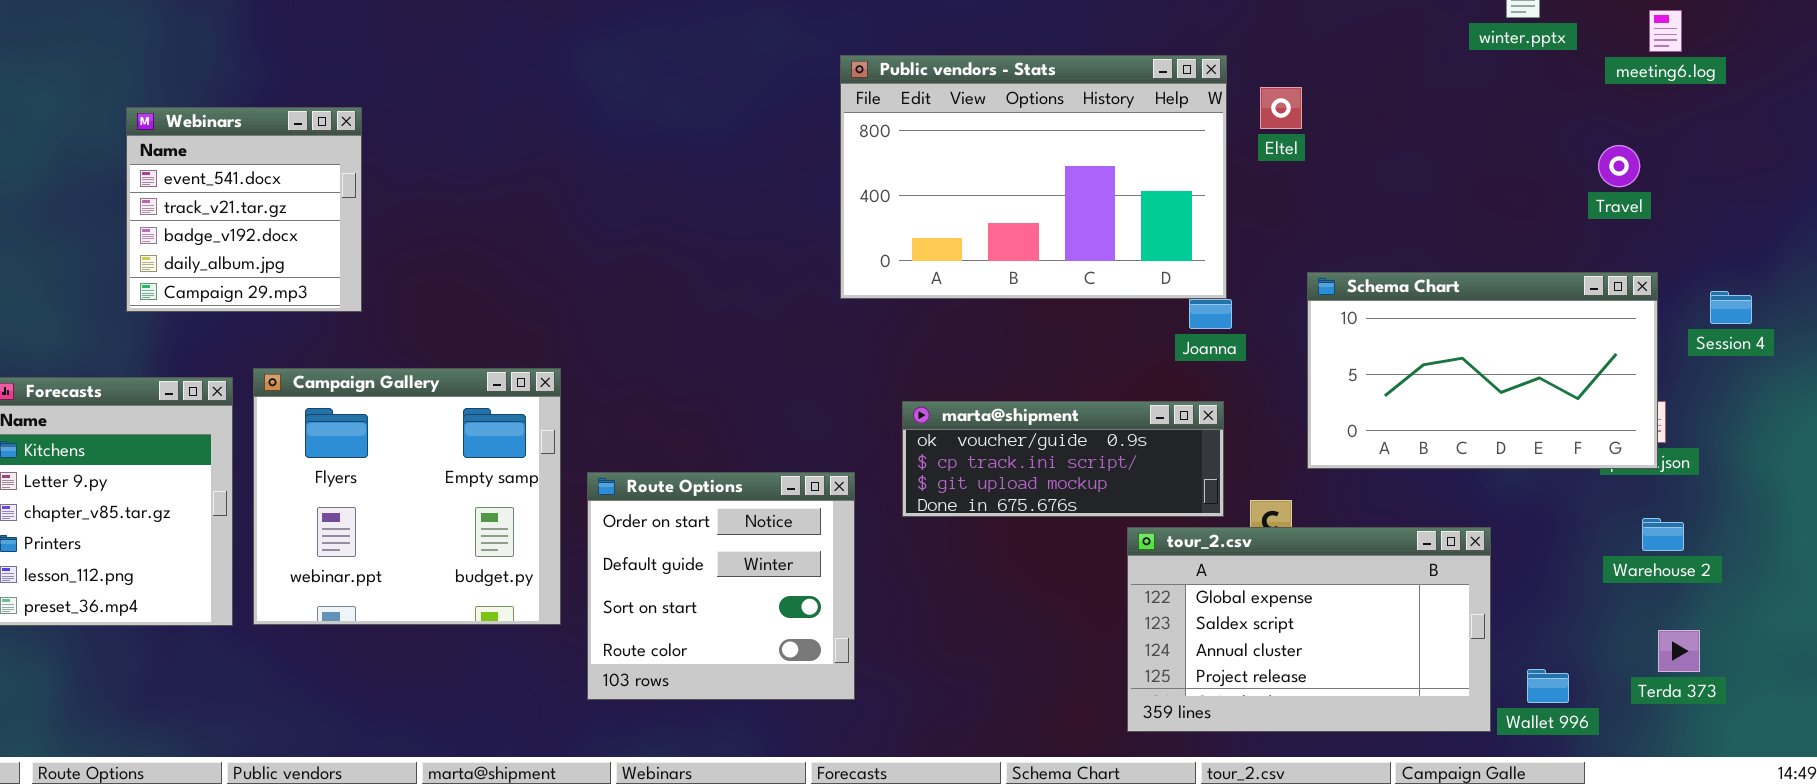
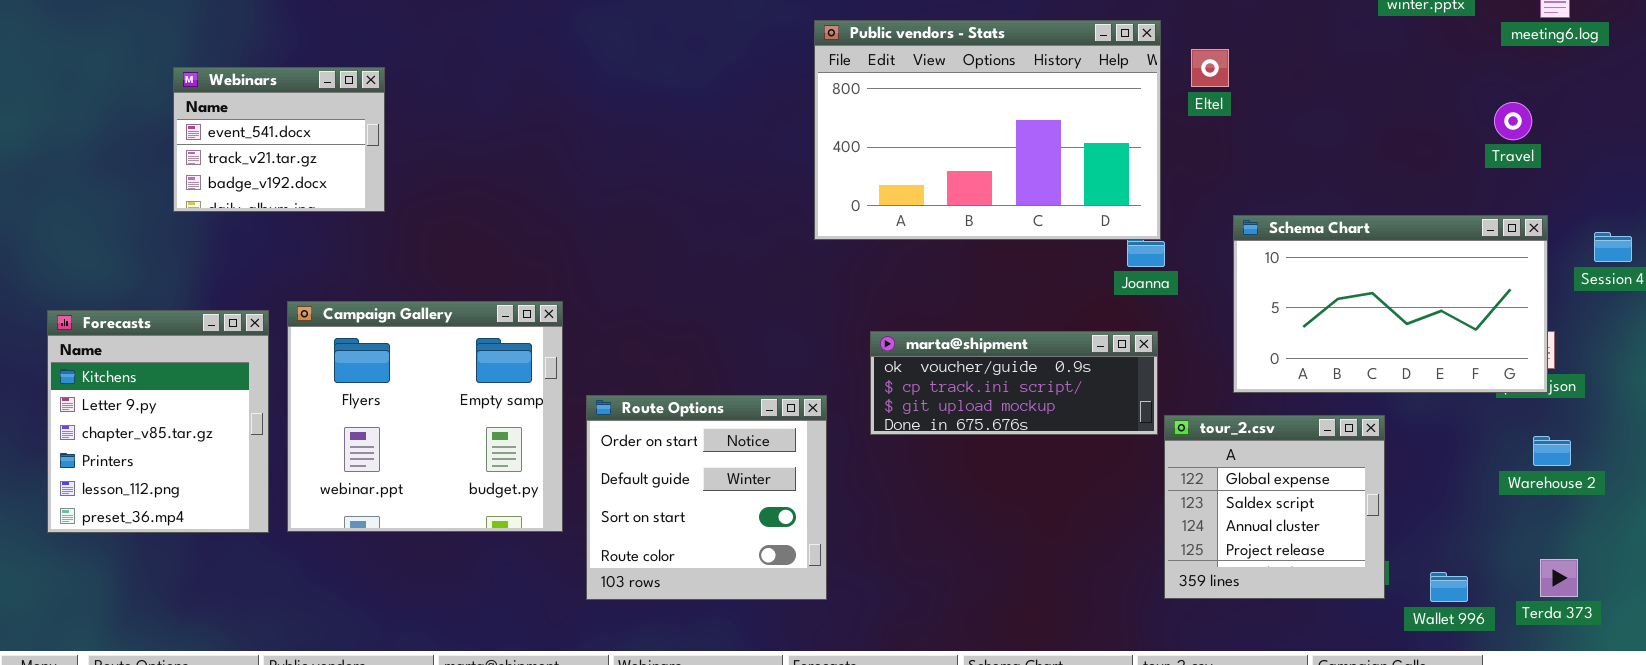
Webinars: [126,107,362,312] -> [173,67,385,212], resized
tour_2.csv: [1127,527,1491,732] -> [1164,415,1385,599], moved, resized
Terda 373: [1658,630,1700,672] -> [1540,559,1578,597], moved

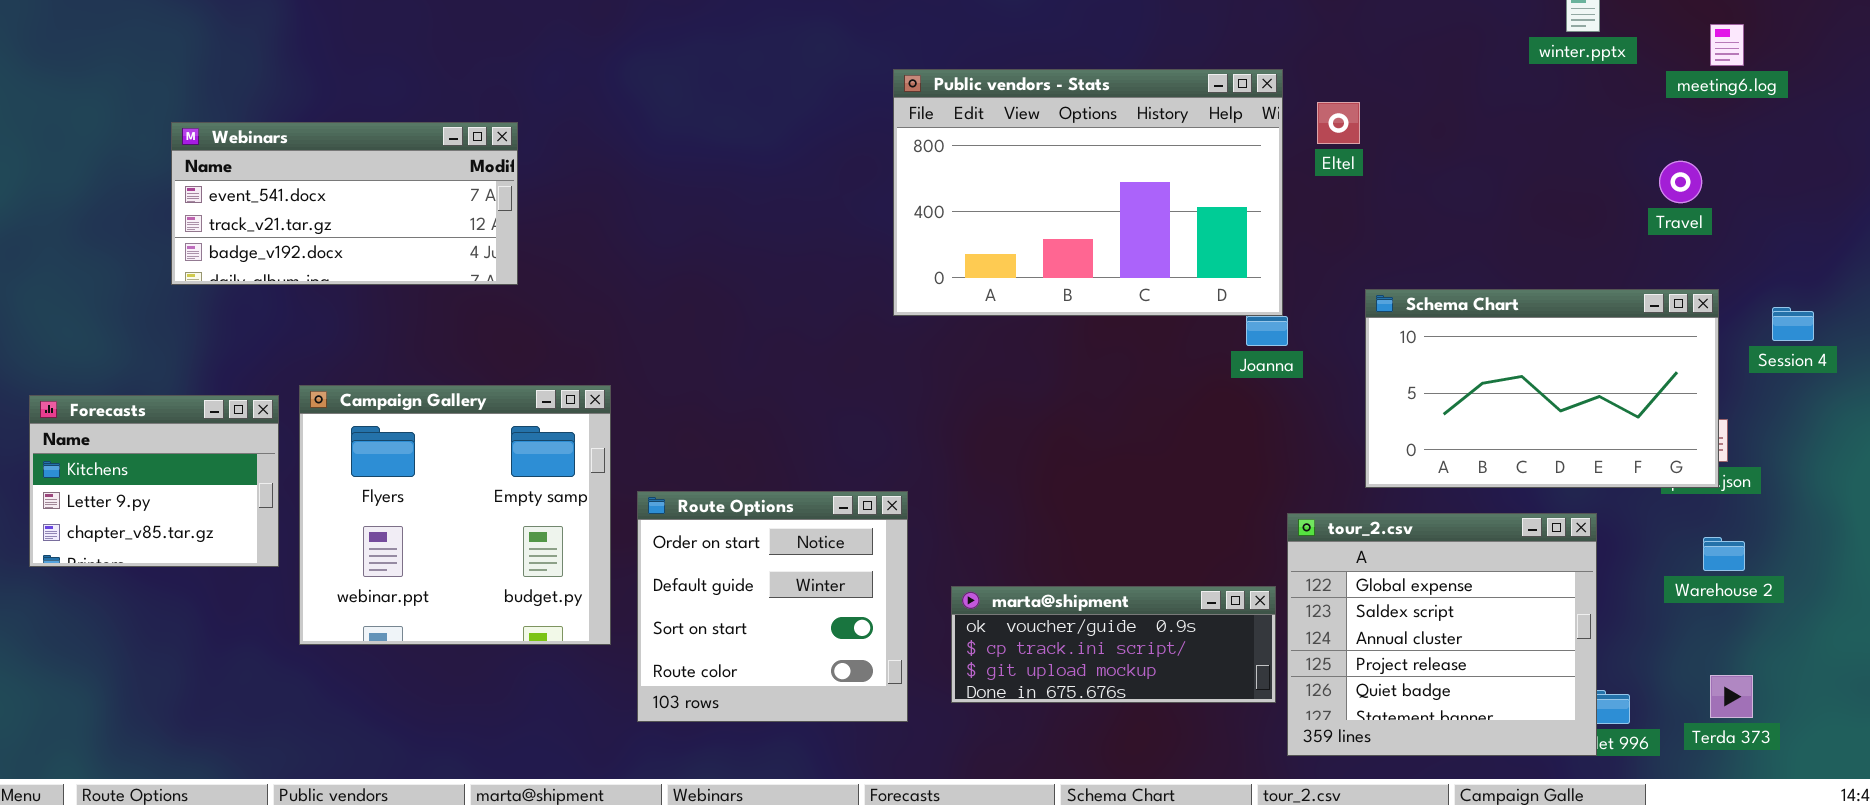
Webinars: [173,67,385,212] -> [171,122,518,285], resized
Forecasts: [47,310,269,533] -> [29,395,279,567], resized
marta@shipment: [870,331,1158,435] -> [951,586,1276,703], moved
tour_2.csv: [1164,415,1385,599] -> [1287,513,1597,756], resized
━━━━━━━━━━━━━━━━━━━━
(Brief): Please output all of the data exactly as given, omitting any images it holds.

(Answer box):
Webinars: [126,107,362,312] -> [173,67,385,212], resized
tour_2.csv: [1127,527,1491,732] -> [1164,415,1385,599], moved, resized
Terda 373: [1658,630,1700,672] -> [1540,559,1578,597], moved

Webinars: [173,67,385,212] -> [171,122,518,285], resized
Forecasts: [47,310,269,533] -> [29,395,279,567], resized
marta@shipment: [870,331,1158,435] -> [951,586,1276,703], moved
tour_2.csv: [1164,415,1385,599] -> [1287,513,1597,756], resized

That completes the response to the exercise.